• _What the exercise asks_
Within the entries below, find the portion that opens with the line containing "JP101 pin 2: GND -> VX" and closes with the line containing "C3: 100nF (+9V, GND) -> 150nF (+9V, GND)". Retype that portion exactly and only.

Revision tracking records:
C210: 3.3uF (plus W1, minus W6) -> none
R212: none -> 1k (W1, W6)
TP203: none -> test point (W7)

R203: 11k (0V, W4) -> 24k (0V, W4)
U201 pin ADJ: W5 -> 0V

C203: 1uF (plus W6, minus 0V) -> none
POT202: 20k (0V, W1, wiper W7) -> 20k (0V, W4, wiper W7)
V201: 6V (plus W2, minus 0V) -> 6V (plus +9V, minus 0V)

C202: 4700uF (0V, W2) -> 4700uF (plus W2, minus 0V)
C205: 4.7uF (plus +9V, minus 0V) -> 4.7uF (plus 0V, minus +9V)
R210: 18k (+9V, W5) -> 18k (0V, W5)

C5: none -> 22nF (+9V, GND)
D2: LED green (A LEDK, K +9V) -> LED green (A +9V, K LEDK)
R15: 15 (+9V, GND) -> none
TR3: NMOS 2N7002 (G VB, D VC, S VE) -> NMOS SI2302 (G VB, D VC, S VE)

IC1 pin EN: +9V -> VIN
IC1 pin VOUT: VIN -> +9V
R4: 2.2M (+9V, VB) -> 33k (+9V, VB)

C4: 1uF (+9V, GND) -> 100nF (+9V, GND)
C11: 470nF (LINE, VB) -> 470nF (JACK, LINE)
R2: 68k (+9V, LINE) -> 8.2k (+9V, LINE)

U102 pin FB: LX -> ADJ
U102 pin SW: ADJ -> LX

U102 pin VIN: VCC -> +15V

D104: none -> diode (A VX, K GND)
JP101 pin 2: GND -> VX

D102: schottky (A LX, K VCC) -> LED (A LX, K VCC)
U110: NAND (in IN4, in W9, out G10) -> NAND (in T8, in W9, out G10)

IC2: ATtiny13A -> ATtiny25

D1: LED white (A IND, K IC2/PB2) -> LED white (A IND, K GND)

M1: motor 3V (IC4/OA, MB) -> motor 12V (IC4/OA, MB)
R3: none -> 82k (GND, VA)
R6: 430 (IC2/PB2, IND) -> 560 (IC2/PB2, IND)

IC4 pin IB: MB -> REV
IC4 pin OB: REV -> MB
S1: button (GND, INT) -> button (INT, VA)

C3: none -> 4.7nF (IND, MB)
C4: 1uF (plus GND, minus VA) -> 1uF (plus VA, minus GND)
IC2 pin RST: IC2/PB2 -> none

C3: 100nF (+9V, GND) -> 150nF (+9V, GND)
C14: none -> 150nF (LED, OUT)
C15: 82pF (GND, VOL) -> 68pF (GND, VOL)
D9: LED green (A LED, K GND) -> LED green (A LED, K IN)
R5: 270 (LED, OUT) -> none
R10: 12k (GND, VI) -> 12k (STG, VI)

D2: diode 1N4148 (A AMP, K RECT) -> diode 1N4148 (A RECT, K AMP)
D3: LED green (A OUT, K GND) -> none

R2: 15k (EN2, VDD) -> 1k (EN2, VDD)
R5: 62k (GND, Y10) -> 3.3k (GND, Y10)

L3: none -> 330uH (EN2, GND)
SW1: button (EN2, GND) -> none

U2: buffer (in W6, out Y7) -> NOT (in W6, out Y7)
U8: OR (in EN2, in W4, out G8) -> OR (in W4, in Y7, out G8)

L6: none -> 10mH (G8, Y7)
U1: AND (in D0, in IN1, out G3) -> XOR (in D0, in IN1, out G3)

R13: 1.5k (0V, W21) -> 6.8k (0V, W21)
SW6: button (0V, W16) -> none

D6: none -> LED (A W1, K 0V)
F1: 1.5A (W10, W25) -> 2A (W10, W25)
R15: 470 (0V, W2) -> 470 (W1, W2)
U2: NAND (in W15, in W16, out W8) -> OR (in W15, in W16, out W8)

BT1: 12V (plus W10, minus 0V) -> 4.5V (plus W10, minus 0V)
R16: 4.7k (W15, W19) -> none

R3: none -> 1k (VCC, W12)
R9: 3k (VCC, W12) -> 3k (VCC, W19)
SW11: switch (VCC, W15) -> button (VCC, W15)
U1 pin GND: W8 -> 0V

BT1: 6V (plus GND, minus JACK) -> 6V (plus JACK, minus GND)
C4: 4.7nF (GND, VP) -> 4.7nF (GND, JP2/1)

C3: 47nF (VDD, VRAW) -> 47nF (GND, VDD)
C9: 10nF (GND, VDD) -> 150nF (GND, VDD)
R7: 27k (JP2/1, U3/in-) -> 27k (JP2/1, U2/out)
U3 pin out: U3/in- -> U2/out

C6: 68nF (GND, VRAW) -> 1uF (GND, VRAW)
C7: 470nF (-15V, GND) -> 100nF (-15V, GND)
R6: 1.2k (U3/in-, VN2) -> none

• _Answer to the problem_
JP101 pin 2: GND -> VX

D102: schottky (A LX, K VCC) -> LED (A LX, K VCC)
U110: NAND (in IN4, in W9, out G10) -> NAND (in T8, in W9, out G10)

IC2: ATtiny13A -> ATtiny25

D1: LED white (A IND, K IC2/PB2) -> LED white (A IND, K GND)

M1: motor 3V (IC4/OA, MB) -> motor 12V (IC4/OA, MB)
R3: none -> 82k (GND, VA)
R6: 430 (IC2/PB2, IND) -> 560 (IC2/PB2, IND)

IC4 pin IB: MB -> REV
IC4 pin OB: REV -> MB
S1: button (GND, INT) -> button (INT, VA)

C3: none -> 4.7nF (IND, MB)
C4: 1uF (plus GND, minus VA) -> 1uF (plus VA, minus GND)
IC2 pin RST: IC2/PB2 -> none

C3: 100nF (+9V, GND) -> 150nF (+9V, GND)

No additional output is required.